**TASK DETAILS:** The answer is to be an exact copy of the lines below running from the line with "RELAY pin IN1: D26 -> D33" down to the line with "LED pin SIG: D7 -> D5", both ends included, and nothing more.

** ENTRIES SUPPLIED follows **

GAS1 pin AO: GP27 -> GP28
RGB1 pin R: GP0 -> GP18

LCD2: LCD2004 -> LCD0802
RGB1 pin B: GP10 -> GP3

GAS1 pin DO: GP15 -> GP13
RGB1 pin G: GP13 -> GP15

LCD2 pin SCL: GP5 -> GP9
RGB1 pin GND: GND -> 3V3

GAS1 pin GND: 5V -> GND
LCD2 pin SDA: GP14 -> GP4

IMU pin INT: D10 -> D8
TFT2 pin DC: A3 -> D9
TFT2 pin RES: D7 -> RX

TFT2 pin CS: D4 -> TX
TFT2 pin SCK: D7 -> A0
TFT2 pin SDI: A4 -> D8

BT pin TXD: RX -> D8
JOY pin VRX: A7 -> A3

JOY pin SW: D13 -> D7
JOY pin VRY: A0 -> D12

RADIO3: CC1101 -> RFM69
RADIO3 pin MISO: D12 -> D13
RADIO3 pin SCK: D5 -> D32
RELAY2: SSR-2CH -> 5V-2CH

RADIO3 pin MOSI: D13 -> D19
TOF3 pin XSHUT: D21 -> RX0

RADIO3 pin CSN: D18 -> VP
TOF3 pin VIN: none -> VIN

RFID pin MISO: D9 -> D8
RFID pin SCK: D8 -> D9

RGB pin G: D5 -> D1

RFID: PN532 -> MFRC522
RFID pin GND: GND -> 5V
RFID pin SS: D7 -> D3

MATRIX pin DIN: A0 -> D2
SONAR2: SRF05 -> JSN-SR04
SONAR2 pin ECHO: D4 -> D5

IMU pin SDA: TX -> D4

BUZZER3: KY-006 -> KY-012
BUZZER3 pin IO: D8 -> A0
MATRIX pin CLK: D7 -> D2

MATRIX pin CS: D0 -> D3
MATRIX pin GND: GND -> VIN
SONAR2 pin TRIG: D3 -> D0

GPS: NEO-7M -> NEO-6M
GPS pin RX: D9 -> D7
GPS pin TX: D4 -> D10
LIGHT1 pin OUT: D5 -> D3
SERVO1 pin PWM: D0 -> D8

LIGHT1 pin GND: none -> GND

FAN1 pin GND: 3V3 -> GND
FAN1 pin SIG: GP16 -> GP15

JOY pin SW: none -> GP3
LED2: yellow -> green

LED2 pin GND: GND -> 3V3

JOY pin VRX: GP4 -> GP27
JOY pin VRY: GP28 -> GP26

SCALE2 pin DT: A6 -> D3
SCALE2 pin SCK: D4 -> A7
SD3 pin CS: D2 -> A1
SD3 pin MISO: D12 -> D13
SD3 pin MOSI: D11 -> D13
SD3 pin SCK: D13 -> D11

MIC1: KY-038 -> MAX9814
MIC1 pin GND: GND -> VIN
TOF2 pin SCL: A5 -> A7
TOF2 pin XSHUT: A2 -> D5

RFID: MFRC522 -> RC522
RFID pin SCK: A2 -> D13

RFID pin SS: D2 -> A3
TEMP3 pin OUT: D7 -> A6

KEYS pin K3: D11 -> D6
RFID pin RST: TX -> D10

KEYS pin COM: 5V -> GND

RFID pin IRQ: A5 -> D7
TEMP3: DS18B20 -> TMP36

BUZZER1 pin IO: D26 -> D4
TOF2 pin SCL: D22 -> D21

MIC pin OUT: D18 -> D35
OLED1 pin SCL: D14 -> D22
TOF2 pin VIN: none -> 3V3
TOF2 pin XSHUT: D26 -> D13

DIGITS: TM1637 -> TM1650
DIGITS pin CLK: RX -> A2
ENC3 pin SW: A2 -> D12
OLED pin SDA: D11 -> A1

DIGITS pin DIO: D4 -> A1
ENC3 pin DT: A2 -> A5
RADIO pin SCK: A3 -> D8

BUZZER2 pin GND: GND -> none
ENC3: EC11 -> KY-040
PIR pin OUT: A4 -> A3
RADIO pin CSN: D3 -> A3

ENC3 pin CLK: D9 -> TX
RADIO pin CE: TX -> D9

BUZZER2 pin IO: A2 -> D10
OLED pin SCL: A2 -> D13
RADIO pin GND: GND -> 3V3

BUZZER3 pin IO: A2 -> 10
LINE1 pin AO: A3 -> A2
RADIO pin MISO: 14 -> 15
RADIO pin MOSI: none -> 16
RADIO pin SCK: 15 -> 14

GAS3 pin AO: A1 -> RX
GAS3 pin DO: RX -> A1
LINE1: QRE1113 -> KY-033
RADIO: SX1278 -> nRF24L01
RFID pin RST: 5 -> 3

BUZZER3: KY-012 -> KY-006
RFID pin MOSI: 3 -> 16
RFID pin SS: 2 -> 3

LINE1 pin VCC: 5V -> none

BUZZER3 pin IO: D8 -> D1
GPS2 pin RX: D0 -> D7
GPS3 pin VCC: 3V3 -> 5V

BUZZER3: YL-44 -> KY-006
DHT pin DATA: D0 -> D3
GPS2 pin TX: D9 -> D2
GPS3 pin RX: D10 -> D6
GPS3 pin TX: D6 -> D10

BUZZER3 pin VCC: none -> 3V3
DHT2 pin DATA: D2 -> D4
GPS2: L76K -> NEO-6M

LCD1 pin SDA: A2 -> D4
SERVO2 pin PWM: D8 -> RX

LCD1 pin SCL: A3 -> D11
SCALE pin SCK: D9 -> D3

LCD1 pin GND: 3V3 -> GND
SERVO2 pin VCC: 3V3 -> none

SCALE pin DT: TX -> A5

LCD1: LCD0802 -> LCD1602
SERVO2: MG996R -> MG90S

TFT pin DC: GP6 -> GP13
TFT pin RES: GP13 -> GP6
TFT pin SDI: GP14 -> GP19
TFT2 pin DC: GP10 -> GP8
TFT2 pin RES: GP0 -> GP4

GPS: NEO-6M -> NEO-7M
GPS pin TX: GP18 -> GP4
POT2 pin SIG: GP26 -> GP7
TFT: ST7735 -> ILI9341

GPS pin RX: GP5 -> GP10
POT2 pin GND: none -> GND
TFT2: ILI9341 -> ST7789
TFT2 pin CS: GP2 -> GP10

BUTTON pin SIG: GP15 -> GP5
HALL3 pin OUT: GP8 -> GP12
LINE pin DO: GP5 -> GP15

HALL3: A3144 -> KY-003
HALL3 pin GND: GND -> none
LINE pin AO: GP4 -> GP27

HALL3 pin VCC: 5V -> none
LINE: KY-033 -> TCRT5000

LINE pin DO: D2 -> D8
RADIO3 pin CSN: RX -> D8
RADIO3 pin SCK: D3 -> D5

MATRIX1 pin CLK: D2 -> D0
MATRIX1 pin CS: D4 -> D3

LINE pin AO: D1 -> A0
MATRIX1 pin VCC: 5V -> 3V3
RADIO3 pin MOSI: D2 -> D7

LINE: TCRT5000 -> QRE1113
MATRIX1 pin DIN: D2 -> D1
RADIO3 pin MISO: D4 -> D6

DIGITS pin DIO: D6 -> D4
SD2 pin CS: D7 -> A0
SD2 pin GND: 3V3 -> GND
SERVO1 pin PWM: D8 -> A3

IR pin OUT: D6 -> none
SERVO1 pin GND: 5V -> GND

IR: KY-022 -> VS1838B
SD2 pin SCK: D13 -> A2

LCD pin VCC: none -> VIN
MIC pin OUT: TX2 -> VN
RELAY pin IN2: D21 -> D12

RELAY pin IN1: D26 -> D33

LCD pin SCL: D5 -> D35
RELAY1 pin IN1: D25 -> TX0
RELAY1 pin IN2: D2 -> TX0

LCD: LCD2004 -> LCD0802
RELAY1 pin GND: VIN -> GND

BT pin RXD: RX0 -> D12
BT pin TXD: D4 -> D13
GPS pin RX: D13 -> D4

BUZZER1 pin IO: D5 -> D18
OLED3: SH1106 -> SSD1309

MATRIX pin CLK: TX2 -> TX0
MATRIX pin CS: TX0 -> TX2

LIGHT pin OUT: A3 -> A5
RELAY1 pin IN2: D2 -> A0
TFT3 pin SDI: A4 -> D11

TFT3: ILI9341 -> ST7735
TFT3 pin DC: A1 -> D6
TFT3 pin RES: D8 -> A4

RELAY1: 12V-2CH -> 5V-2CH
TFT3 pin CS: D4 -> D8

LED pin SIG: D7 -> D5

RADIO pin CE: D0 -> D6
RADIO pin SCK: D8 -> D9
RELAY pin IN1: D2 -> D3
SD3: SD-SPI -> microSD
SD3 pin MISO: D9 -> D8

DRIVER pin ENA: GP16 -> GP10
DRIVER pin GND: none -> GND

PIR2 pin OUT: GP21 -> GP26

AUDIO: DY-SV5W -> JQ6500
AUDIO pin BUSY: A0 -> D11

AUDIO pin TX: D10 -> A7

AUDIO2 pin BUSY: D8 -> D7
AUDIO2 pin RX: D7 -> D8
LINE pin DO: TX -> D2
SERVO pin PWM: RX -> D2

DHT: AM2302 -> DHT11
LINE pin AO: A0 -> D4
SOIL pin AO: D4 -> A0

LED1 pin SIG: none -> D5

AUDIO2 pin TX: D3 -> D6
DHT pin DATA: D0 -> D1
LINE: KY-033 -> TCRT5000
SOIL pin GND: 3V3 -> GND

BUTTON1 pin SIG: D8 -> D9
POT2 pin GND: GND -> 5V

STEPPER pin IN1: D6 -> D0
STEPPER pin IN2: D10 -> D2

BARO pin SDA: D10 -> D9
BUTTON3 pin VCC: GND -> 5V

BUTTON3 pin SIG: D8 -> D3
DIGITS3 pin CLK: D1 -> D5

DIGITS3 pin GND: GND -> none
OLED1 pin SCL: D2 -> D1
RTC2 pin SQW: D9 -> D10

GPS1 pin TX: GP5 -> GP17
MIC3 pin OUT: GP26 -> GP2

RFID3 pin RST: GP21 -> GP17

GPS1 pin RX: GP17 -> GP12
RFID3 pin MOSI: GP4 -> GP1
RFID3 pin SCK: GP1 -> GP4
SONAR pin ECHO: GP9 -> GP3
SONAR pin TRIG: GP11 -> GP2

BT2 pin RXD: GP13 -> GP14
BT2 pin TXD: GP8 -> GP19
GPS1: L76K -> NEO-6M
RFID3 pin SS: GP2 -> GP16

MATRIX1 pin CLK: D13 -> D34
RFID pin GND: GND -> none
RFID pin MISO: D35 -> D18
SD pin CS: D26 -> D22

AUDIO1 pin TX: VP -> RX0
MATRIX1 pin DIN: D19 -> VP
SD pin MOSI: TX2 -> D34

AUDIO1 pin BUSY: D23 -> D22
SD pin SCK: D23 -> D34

** End of ENTRIES SUPPLIED **

**ANSWER:**
RELAY pin IN1: D26 -> D33

LCD pin SCL: D5 -> D35
RELAY1 pin IN1: D25 -> TX0
RELAY1 pin IN2: D2 -> TX0

LCD: LCD2004 -> LCD0802
RELAY1 pin GND: VIN -> GND

BT pin RXD: RX0 -> D12
BT pin TXD: D4 -> D13
GPS pin RX: D13 -> D4

BUZZER1 pin IO: D5 -> D18
OLED3: SH1106 -> SSD1309

MATRIX pin CLK: TX2 -> TX0
MATRIX pin CS: TX0 -> TX2

LIGHT pin OUT: A3 -> A5
RELAY1 pin IN2: D2 -> A0
TFT3 pin SDI: A4 -> D11

TFT3: ILI9341 -> ST7735
TFT3 pin DC: A1 -> D6
TFT3 pin RES: D8 -> A4

RELAY1: 12V-2CH -> 5V-2CH
TFT3 pin CS: D4 -> D8

LED pin SIG: D7 -> D5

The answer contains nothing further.